> **TASK STATEMENT**: For every line in the data below that contains "pink", copy the line.

> **LISTED ENTRIES**:
--------------------

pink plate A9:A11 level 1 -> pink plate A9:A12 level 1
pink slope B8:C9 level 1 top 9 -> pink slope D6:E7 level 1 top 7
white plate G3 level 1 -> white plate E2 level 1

--------------------

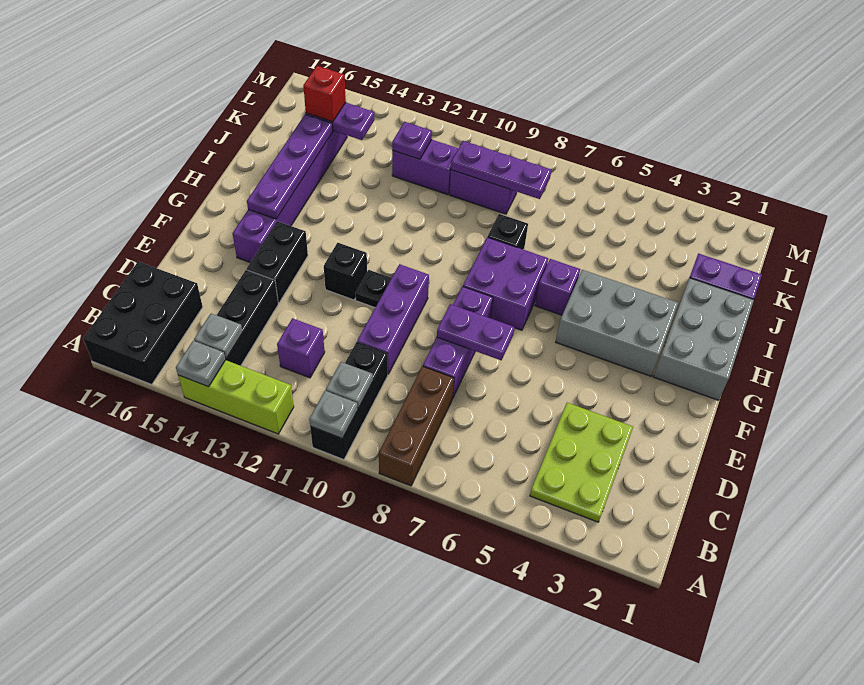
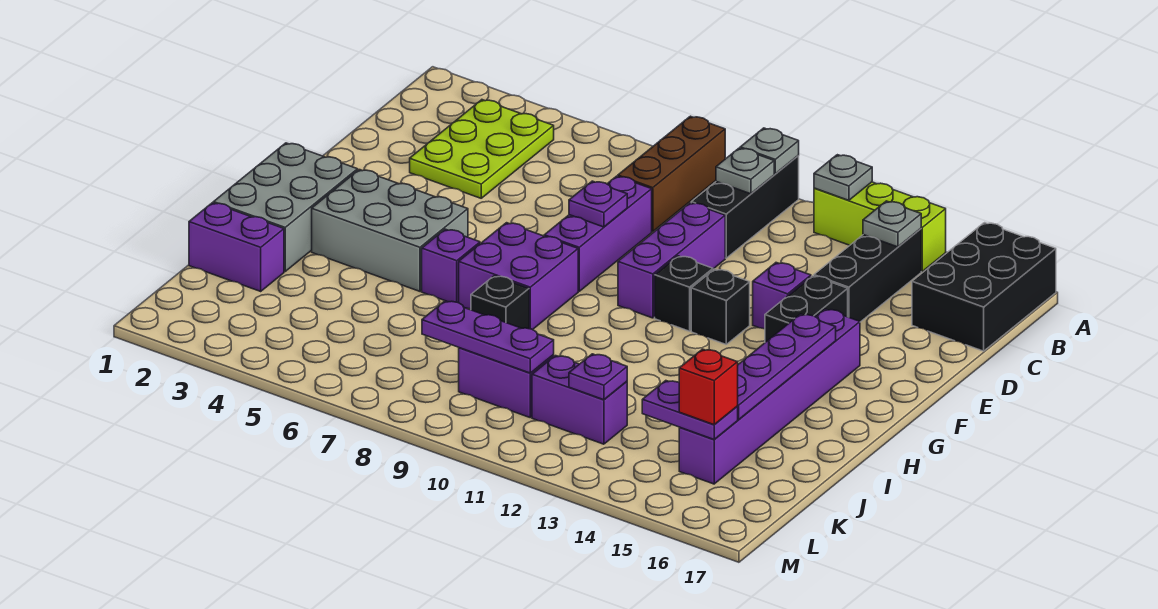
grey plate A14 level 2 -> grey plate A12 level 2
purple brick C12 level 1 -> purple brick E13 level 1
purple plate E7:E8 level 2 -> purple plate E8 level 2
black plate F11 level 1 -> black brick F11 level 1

--------------------

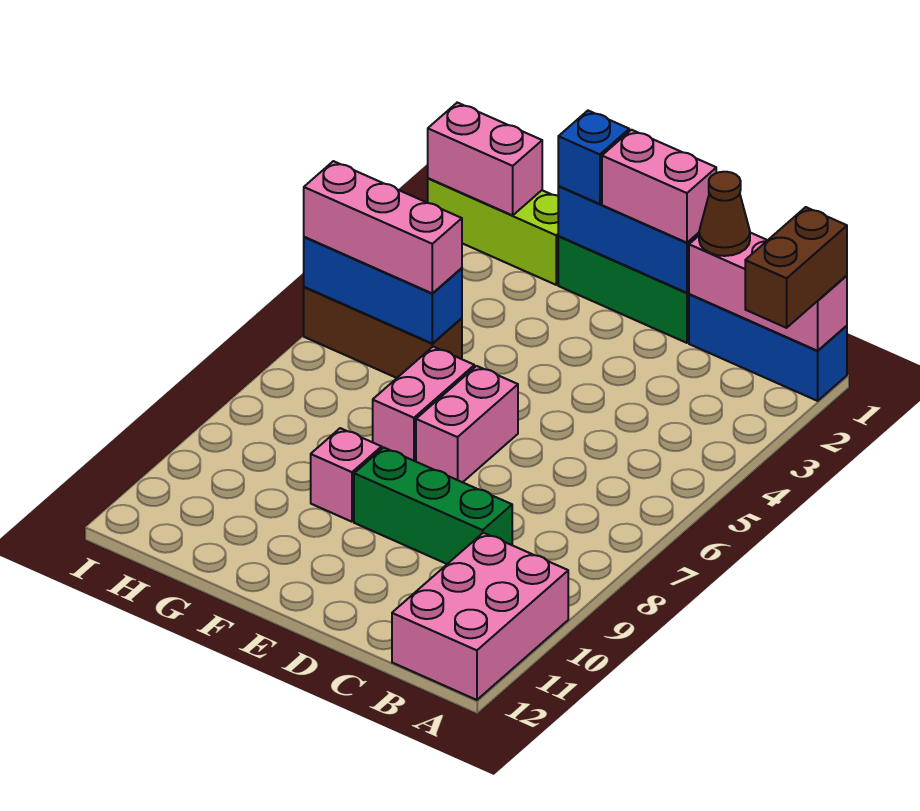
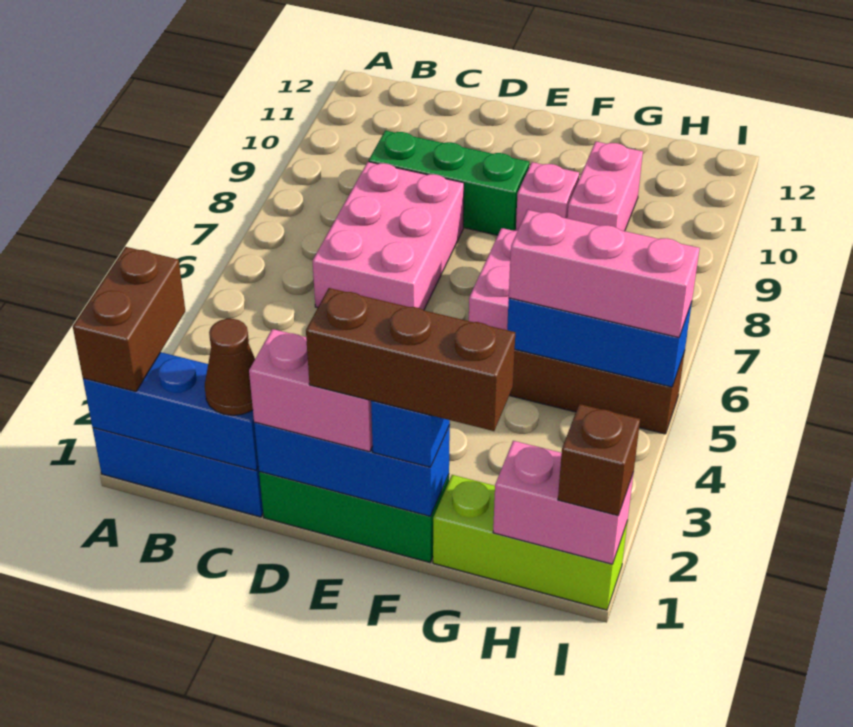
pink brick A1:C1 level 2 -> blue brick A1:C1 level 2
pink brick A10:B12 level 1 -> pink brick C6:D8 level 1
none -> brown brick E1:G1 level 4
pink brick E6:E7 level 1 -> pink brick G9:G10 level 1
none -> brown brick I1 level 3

--------------------

> **EXERCISE SOLUTION**:
pink plate A9:A11 level 1 -> pink plate A9:A12 level 1
pink slope B8:C9 level 1 top 9 -> pink slope D6:E7 level 1 top 7
pink brick A1:C1 level 2 -> blue brick A1:C1 level 2
pink brick A10:B12 level 1 -> pink brick C6:D8 level 1
pink brick E6:E7 level 1 -> pink brick G9:G10 level 1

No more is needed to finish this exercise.